Difference listings
"""

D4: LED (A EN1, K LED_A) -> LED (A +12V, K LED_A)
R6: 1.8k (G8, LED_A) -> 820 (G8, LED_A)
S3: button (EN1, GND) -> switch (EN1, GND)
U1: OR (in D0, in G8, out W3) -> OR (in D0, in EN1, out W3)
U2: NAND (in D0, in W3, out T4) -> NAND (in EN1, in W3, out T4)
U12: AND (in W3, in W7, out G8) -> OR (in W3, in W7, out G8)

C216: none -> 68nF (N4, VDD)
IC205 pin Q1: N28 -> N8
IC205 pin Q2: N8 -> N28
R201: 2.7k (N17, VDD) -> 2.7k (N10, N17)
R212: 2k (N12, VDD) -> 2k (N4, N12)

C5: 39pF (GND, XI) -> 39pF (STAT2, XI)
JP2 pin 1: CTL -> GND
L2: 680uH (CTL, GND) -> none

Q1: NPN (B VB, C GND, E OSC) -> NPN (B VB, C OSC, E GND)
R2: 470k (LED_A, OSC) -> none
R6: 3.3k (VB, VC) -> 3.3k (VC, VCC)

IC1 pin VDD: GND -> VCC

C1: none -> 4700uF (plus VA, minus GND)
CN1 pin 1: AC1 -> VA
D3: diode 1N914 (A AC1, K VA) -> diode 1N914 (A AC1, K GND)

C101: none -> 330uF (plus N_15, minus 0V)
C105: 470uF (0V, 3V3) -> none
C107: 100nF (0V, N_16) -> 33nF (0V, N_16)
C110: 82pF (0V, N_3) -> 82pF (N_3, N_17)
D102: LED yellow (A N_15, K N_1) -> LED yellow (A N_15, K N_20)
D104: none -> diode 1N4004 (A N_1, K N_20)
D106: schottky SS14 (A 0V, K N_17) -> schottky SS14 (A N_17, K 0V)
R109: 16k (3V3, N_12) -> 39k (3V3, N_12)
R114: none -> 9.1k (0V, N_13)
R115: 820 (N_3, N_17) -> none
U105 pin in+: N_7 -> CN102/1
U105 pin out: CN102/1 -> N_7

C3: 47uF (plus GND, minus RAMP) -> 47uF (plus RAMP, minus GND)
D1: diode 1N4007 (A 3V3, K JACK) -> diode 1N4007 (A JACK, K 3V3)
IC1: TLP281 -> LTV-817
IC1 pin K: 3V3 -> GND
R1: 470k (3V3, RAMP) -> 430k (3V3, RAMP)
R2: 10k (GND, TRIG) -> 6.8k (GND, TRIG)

"""

Prompt —
All lines from the one containing "R109: 16k (3V3, N_12) -> 39k (3V3, N_12)" through the last line of the data must be set down exactly. No other lines belong in the answer.

Exercise answer —
R109: 16k (3V3, N_12) -> 39k (3V3, N_12)
R114: none -> 9.1k (0V, N_13)
R115: 820 (N_3, N_17) -> none
U105 pin in+: N_7 -> CN102/1
U105 pin out: CN102/1 -> N_7

C3: 47uF (plus GND, minus RAMP) -> 47uF (plus RAMP, minus GND)
D1: diode 1N4007 (A 3V3, K JACK) -> diode 1N4007 (A JACK, K 3V3)
IC1: TLP281 -> LTV-817
IC1 pin K: 3V3 -> GND
R1: 470k (3V3, RAMP) -> 430k (3V3, RAMP)
R2: 10k (GND, TRIG) -> 6.8k (GND, TRIG)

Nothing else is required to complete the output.